Return the full listing unchanged, excluding any images it contains.

### Given data
# # # #
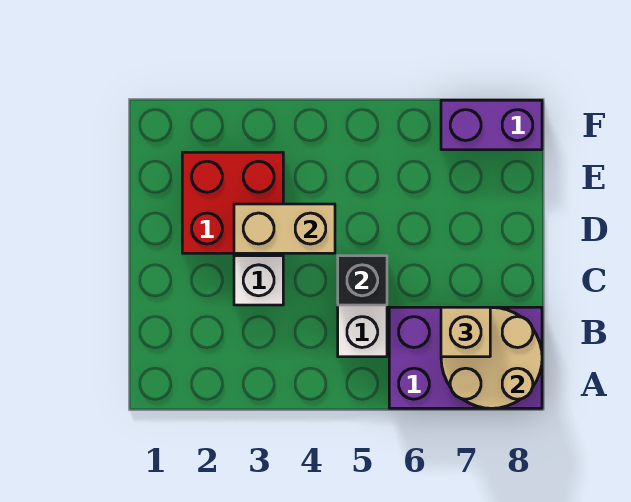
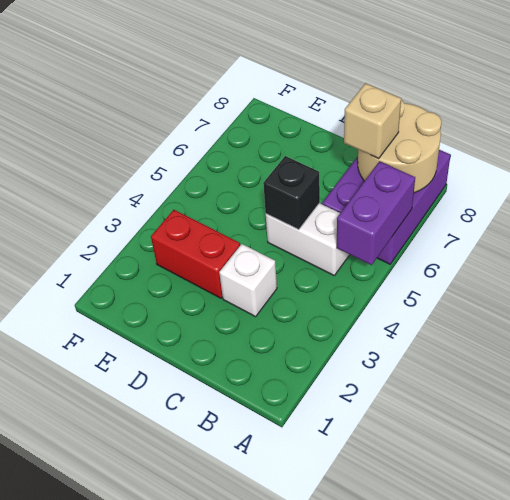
red brick D2:E3 level 1 -> red brick D3:E3 level 1
tan brick D3:D4 level 2 -> none
purple brick F7:F8 level 1 -> purple brick A5:A6 level 2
# # # #
### Written solution
red brick D2:E3 level 1 -> red brick D3:E3 level 1
tan brick D3:D4 level 2 -> none
purple brick F7:F8 level 1 -> purple brick A5:A6 level 2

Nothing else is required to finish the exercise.